### ACTIVITY:
What is the number of lines in this data that contain the word "counterclockwise"? Give the number alone.
• • • •
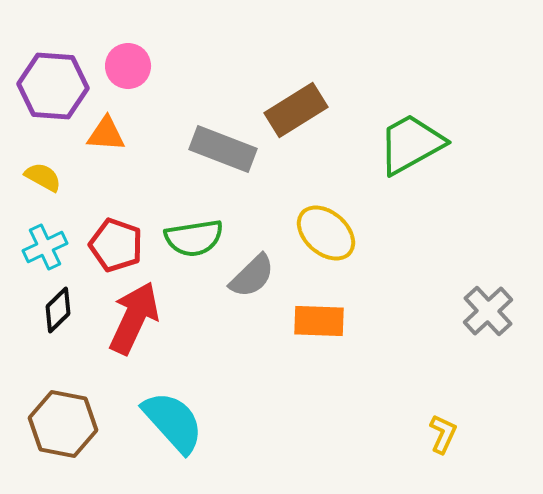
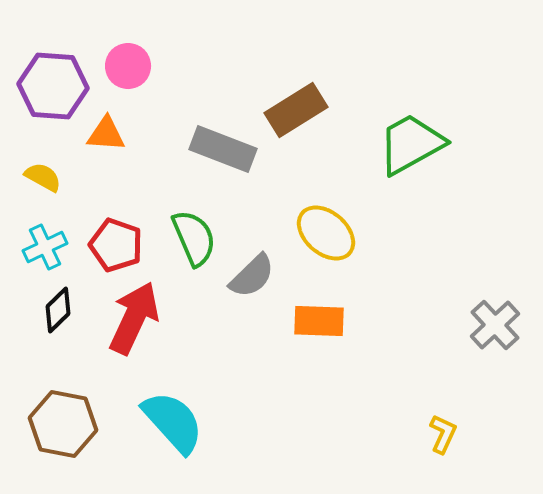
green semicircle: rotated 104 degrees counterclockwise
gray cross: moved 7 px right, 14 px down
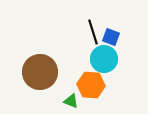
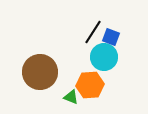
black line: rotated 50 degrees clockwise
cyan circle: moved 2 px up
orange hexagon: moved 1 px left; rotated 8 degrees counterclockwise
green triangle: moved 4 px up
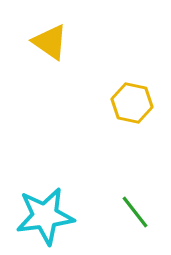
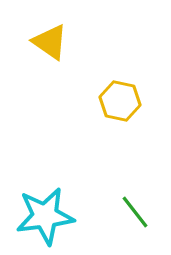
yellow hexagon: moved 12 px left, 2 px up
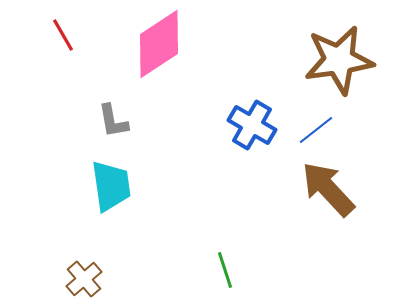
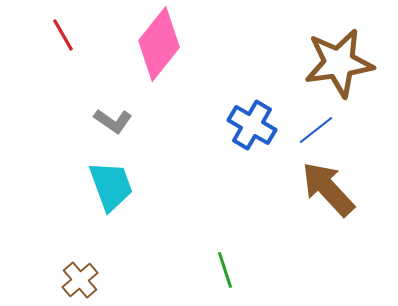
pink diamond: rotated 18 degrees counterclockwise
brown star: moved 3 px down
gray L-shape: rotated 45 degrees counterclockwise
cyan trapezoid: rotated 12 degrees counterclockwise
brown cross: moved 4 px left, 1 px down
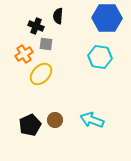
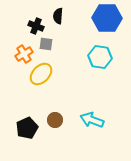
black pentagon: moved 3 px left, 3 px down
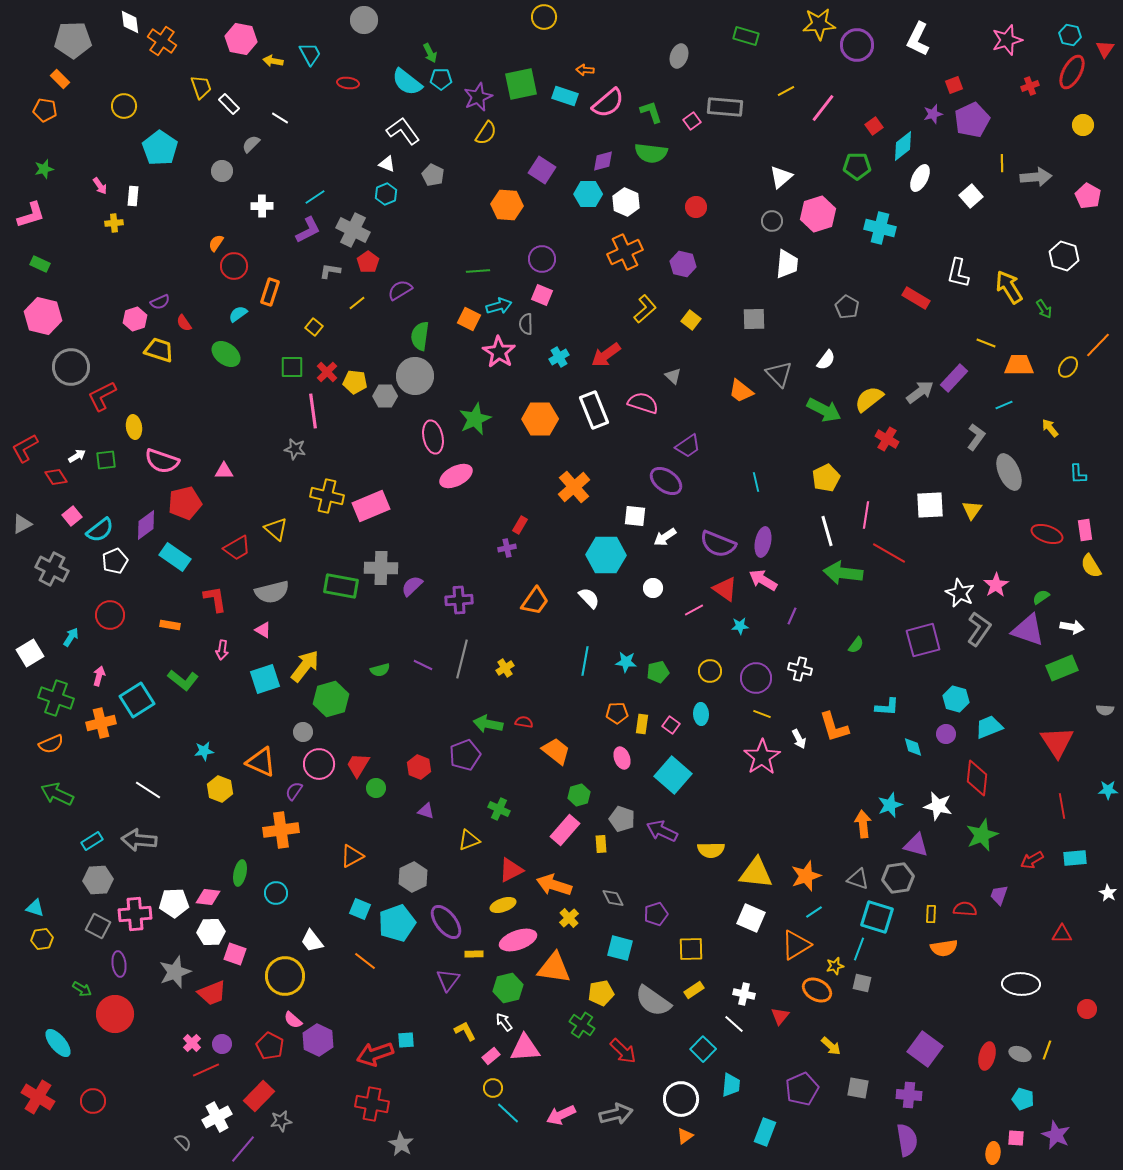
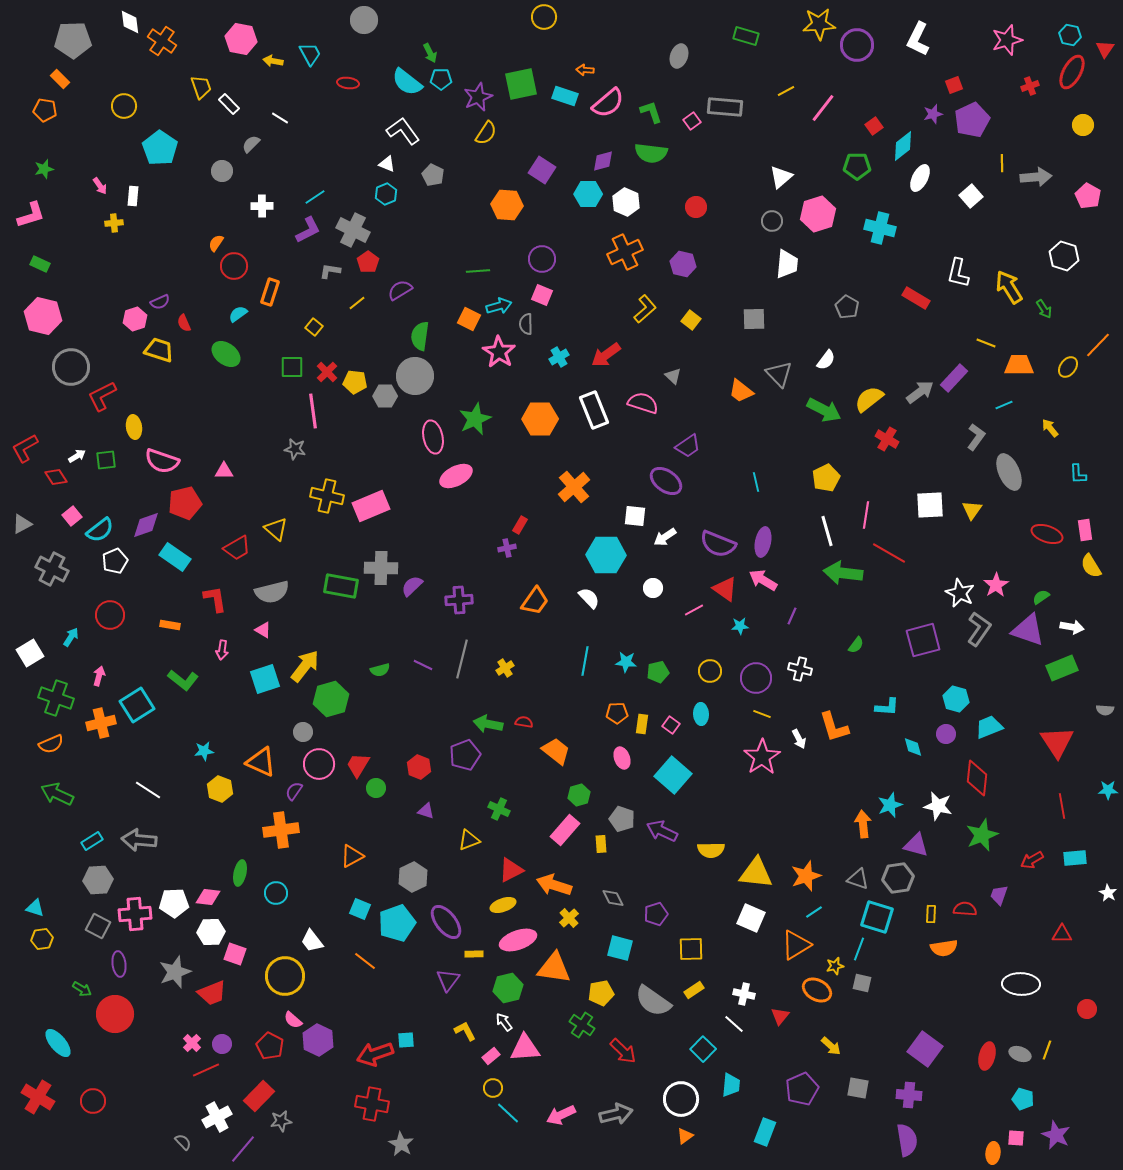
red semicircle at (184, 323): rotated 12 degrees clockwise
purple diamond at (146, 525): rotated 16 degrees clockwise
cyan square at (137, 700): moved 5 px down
• • • •
### RESULT:
5